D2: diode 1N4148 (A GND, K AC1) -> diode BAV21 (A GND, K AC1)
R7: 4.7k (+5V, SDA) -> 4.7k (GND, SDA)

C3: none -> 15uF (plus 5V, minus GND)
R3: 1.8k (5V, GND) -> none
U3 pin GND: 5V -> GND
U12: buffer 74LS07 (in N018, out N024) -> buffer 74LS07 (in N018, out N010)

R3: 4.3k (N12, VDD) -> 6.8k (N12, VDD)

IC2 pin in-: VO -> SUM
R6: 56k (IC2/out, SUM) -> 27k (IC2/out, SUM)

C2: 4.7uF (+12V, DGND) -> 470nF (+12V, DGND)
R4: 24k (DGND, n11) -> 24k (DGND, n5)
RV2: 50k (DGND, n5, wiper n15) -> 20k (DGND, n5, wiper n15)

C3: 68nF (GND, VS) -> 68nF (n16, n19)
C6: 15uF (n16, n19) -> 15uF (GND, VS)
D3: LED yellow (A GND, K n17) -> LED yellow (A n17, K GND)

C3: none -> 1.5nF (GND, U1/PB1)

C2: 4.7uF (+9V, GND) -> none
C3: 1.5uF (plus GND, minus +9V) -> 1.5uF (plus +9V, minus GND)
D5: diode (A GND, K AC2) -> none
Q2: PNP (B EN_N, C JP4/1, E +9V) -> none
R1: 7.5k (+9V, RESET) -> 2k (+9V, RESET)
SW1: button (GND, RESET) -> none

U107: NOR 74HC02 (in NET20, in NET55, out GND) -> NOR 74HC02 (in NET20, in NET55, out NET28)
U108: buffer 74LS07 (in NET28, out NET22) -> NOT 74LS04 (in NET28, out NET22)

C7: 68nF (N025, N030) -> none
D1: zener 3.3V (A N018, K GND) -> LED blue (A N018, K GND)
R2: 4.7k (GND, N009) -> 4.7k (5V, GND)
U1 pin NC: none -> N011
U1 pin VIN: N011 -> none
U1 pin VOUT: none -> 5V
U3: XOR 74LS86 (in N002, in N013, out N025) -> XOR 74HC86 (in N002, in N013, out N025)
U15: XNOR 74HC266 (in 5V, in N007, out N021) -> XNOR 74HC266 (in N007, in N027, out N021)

____________

WHAT YOU ARE ASKED TO DO. In your reply, restate exactly the lines from the start of the records above through the line holding "C3: none -> 1.5nF (GND, U1/PB1)", including both, and nothing else.

ANSWER BOX.
D2: diode 1N4148 (A GND, K AC1) -> diode BAV21 (A GND, K AC1)
R7: 4.7k (+5V, SDA) -> 4.7k (GND, SDA)

C3: none -> 15uF (plus 5V, minus GND)
R3: 1.8k (5V, GND) -> none
U3 pin GND: 5V -> GND
U12: buffer 74LS07 (in N018, out N024) -> buffer 74LS07 (in N018, out N010)

R3: 4.3k (N12, VDD) -> 6.8k (N12, VDD)

IC2 pin in-: VO -> SUM
R6: 56k (IC2/out, SUM) -> 27k (IC2/out, SUM)

C2: 4.7uF (+12V, DGND) -> 470nF (+12V, DGND)
R4: 24k (DGND, n11) -> 24k (DGND, n5)
RV2: 50k (DGND, n5, wiper n15) -> 20k (DGND, n5, wiper n15)

C3: 68nF (GND, VS) -> 68nF (n16, n19)
C6: 15uF (n16, n19) -> 15uF (GND, VS)
D3: LED yellow (A GND, K n17) -> LED yellow (A n17, K GND)

C3: none -> 1.5nF (GND, U1/PB1)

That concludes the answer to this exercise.